■ Goal of the exercise: Examine each line of the data. Copy those that contain the string "spray".

■ Given information:
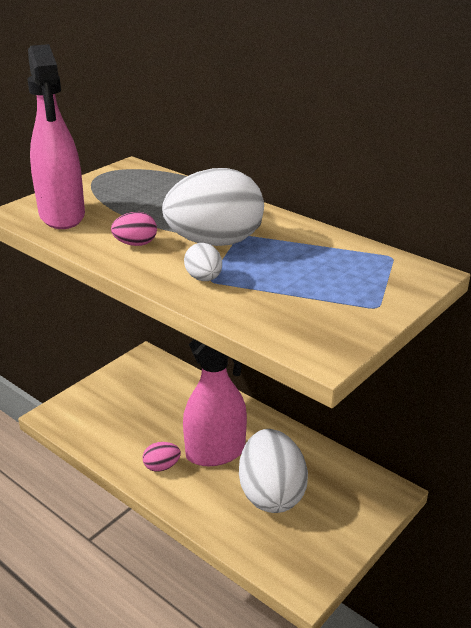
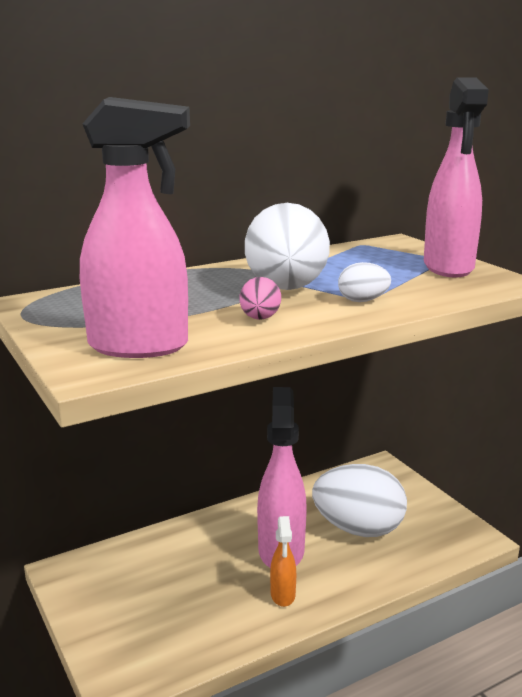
camera: 70 degrees left, 10 degrees down
(162, 466) = (283, 595): pink egg -> orange spray bottle
(346, 312) = (448, 268): none -> pink spray bottle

■ Solution below:
(162, 466) = (283, 595): pink egg -> orange spray bottle
(346, 312) = (448, 268): none -> pink spray bottle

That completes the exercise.